(Scene edit records)
--- START ---

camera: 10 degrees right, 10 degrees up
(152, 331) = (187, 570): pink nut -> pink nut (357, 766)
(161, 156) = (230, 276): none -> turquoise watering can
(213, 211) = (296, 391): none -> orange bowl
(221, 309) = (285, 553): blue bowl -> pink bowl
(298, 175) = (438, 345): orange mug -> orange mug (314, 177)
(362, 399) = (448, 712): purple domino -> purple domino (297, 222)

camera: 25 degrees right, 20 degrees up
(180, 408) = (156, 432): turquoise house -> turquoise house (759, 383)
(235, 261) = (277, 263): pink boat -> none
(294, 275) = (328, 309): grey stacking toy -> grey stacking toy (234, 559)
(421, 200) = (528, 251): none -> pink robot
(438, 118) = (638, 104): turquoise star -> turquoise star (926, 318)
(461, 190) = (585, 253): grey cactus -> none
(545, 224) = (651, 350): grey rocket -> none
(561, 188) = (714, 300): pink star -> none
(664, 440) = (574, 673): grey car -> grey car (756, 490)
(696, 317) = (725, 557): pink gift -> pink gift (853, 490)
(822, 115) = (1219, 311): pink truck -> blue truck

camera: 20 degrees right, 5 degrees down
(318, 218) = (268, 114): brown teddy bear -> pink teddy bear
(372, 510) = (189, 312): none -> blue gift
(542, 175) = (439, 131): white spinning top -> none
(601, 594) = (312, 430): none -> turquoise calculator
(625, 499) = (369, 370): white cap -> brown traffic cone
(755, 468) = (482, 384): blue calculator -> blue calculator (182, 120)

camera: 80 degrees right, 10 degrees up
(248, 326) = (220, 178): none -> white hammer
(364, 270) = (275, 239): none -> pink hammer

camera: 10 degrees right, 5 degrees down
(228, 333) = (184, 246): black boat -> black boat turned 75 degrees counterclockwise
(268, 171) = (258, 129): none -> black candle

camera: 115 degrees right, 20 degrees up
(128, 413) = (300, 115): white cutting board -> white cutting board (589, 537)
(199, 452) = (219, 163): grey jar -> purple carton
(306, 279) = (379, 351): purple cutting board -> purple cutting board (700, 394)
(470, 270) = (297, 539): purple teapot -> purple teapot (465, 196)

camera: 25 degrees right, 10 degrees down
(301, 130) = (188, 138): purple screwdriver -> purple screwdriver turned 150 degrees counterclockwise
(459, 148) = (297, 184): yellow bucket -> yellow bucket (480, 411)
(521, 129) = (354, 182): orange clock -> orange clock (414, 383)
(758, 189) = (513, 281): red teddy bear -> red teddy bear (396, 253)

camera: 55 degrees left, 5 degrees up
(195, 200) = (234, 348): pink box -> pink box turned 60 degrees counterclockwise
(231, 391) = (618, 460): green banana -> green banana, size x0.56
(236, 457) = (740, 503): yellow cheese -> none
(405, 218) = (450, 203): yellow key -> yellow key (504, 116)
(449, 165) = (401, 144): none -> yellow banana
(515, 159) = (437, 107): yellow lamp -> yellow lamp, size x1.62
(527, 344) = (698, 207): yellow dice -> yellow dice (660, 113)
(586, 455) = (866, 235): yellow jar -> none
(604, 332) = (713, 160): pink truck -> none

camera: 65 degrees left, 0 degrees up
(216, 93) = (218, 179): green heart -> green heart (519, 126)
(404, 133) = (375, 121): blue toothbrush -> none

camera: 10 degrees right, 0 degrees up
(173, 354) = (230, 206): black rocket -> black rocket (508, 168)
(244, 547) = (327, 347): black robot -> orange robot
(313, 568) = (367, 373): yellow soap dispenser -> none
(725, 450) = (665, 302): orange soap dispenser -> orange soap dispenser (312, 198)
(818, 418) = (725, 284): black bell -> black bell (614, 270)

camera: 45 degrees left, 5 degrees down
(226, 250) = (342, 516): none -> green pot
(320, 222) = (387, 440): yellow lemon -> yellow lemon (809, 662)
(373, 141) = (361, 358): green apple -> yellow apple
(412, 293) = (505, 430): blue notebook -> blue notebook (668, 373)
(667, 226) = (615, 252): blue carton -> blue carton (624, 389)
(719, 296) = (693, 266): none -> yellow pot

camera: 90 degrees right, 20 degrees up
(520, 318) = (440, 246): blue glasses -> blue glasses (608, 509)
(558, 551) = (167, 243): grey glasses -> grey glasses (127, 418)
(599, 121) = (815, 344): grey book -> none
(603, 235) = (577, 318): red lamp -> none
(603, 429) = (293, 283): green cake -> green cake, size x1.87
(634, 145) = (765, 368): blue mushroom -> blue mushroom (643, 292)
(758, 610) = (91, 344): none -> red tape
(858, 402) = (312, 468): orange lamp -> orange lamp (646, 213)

--- END ---

_ABOUT THIS TASK_:
For this exercise, transcribe all the records exactly.

_EXERCISE ANSWER_:
camera: 10 degrees right, 10 degrees up
(152, 331) = (187, 570): pink nut -> pink nut (357, 766)
(161, 156) = (230, 276): none -> turquoise watering can
(213, 211) = (296, 391): none -> orange bowl
(221, 309) = (285, 553): blue bowl -> pink bowl
(298, 175) = (438, 345): orange mug -> orange mug (314, 177)
(362, 399) = (448, 712): purple domino -> purple domino (297, 222)

camera: 25 degrees right, 20 degrees up
(180, 408) = (156, 432): turquoise house -> turquoise house (759, 383)
(235, 261) = (277, 263): pink boat -> none
(294, 275) = (328, 309): grey stacking toy -> grey stacking toy (234, 559)
(421, 200) = (528, 251): none -> pink robot
(438, 118) = (638, 104): turquoise star -> turquoise star (926, 318)
(461, 190) = (585, 253): grey cactus -> none
(545, 224) = (651, 350): grey rocket -> none
(561, 188) = (714, 300): pink star -> none
(664, 440) = (574, 673): grey car -> grey car (756, 490)
(696, 317) = (725, 557): pink gift -> pink gift (853, 490)
(822, 115) = (1219, 311): pink truck -> blue truck

camera: 20 degrees right, 5 degrees down
(318, 218) = (268, 114): brown teddy bear -> pink teddy bear
(372, 510) = (189, 312): none -> blue gift
(542, 175) = (439, 131): white spinning top -> none
(601, 594) = (312, 430): none -> turquoise calculator
(625, 499) = (369, 370): white cap -> brown traffic cone
(755, 468) = (482, 384): blue calculator -> blue calculator (182, 120)

camera: 80 degrees right, 10 degrees up
(248, 326) = (220, 178): none -> white hammer
(364, 270) = (275, 239): none -> pink hammer

camera: 10 degrees right, 5 degrees down
(228, 333) = (184, 246): black boat -> black boat turned 75 degrees counterclockwise
(268, 171) = (258, 129): none -> black candle

camera: 115 degrees right, 20 degrees up
(128, 413) = (300, 115): white cutting board -> white cutting board (589, 537)
(199, 452) = (219, 163): grey jar -> purple carton
(306, 279) = (379, 351): purple cutting board -> purple cutting board (700, 394)
(470, 270) = (297, 539): purple teapot -> purple teapot (465, 196)

camera: 25 degrees right, 10 degrees down
(301, 130) = (188, 138): purple screwdriver -> purple screwdriver turned 150 degrees counterclockwise
(459, 148) = (297, 184): yellow bucket -> yellow bucket (480, 411)
(521, 129) = (354, 182): orange clock -> orange clock (414, 383)
(758, 189) = (513, 281): red teddy bear -> red teddy bear (396, 253)

camera: 55 degrees left, 5 degrees up
(195, 200) = (234, 348): pink box -> pink box turned 60 degrees counterclockwise
(231, 391) = (618, 460): green banana -> green banana, size x0.56
(236, 457) = (740, 503): yellow cheese -> none
(405, 218) = (450, 203): yellow key -> yellow key (504, 116)
(449, 165) = (401, 144): none -> yellow banana
(515, 159) = (437, 107): yellow lamp -> yellow lamp, size x1.62
(527, 344) = (698, 207): yellow dice -> yellow dice (660, 113)
(586, 455) = (866, 235): yellow jar -> none
(604, 332) = (713, 160): pink truck -> none

camera: 65 degrees left, 0 degrees up
(216, 93) = (218, 179): green heart -> green heart (519, 126)
(404, 133) = (375, 121): blue toothbrush -> none

camera: 10 degrees right, 0 degrees up
(173, 354) = (230, 206): black rocket -> black rocket (508, 168)
(244, 547) = (327, 347): black robot -> orange robot
(313, 568) = (367, 373): yellow soap dispenser -> none
(725, 450) = (665, 302): orange soap dispenser -> orange soap dispenser (312, 198)
(818, 418) = (725, 284): black bell -> black bell (614, 270)

camera: 45 degrees left, 5 degrees down
(226, 250) = (342, 516): none -> green pot
(320, 222) = (387, 440): yellow lemon -> yellow lemon (809, 662)
(373, 141) = (361, 358): green apple -> yellow apple
(412, 293) = (505, 430): blue notebook -> blue notebook (668, 373)
(667, 226) = (615, 252): blue carton -> blue carton (624, 389)
(719, 296) = (693, 266): none -> yellow pot

camera: 90 degrees right, 20 degrees up
(520, 318) = (440, 246): blue glasses -> blue glasses (608, 509)
(558, 551) = (167, 243): grey glasses -> grey glasses (127, 418)
(599, 121) = (815, 344): grey book -> none
(603, 235) = (577, 318): red lamp -> none
(603, 429) = (293, 283): green cake -> green cake, size x1.87
(634, 145) = (765, 368): blue mushroom -> blue mushroom (643, 292)
(758, 610) = (91, 344): none -> red tape
(858, 402) = (312, 468): orange lamp -> orange lamp (646, 213)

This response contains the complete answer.